[Excerpts from a dataset]
____________
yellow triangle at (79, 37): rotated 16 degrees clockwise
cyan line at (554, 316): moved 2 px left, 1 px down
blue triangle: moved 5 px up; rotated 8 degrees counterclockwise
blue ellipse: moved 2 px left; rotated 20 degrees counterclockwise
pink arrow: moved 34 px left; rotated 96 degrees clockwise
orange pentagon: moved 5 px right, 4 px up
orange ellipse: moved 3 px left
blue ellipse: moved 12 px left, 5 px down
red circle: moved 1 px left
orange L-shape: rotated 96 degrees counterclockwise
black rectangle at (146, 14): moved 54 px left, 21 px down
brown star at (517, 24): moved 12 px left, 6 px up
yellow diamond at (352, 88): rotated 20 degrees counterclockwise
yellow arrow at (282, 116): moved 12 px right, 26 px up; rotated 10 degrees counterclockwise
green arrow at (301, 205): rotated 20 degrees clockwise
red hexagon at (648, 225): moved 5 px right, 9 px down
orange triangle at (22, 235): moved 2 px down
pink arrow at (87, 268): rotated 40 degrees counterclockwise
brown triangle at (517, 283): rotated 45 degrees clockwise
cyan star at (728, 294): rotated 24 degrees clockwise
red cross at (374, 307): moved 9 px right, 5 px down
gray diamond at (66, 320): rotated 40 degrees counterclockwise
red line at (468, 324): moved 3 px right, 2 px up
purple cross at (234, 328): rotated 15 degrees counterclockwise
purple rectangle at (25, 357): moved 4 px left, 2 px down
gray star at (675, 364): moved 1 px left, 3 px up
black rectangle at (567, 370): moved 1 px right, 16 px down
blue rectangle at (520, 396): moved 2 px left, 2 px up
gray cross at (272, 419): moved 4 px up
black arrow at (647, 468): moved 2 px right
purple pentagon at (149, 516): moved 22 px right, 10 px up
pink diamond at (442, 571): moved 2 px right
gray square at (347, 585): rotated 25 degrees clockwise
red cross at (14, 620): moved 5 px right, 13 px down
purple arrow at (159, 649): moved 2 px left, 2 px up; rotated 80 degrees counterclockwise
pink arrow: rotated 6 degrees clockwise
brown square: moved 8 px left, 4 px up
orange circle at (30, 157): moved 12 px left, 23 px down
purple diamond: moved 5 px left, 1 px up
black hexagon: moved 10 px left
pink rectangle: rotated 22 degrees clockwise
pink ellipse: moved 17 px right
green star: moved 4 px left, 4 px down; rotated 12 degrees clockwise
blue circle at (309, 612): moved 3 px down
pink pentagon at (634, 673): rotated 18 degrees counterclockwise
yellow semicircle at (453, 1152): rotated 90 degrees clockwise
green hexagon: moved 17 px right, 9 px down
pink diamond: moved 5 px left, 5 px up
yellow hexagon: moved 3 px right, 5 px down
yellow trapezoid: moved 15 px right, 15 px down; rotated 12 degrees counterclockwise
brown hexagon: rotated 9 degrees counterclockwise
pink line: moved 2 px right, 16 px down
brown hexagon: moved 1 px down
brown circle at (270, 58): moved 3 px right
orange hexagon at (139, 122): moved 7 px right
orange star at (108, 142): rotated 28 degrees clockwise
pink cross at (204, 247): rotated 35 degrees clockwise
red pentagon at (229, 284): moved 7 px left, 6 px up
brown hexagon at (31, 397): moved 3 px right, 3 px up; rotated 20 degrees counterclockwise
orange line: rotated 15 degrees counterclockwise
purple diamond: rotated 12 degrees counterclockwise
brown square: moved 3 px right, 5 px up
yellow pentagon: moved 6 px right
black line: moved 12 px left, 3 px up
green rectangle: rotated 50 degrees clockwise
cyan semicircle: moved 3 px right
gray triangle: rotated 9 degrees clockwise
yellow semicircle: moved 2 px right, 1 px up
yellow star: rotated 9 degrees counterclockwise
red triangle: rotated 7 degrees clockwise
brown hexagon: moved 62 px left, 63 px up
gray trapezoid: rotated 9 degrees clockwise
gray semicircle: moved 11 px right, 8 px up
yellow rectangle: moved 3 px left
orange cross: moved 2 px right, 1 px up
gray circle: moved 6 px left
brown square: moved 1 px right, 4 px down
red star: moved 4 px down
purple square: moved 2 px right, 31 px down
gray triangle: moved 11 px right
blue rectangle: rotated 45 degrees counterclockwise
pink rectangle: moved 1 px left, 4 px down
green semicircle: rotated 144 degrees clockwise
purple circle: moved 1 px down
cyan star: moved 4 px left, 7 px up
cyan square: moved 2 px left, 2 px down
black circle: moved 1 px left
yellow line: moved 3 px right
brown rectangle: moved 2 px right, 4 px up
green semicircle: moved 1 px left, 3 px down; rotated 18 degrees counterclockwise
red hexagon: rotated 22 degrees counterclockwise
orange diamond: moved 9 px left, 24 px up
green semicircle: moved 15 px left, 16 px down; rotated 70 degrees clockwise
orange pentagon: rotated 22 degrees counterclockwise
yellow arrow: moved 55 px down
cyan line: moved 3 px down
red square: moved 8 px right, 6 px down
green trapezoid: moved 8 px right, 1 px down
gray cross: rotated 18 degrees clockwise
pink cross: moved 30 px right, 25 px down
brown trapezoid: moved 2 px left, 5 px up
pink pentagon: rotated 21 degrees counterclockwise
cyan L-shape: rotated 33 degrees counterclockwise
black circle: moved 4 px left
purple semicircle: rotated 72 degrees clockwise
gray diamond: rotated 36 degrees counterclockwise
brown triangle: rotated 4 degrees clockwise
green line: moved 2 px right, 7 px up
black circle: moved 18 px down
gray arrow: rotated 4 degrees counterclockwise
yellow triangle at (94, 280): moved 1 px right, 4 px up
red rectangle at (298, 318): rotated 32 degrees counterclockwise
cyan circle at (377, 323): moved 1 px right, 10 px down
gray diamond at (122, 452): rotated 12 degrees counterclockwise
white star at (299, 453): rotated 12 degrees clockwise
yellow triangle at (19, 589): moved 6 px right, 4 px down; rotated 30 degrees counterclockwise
____________
**What is needed**
Write out each line of the data that holds the string "square".

**Problem solution**
gray square at (347, 585): rotated 25 degrees clockwise
brown square: moved 8 px left, 4 px up
brown square: moved 3 px right, 5 px up
brown square: moved 1 px right, 4 px down
purple square: moved 2 px right, 31 px down
cyan square: moved 2 px left, 2 px down
red square: moved 8 px right, 6 px down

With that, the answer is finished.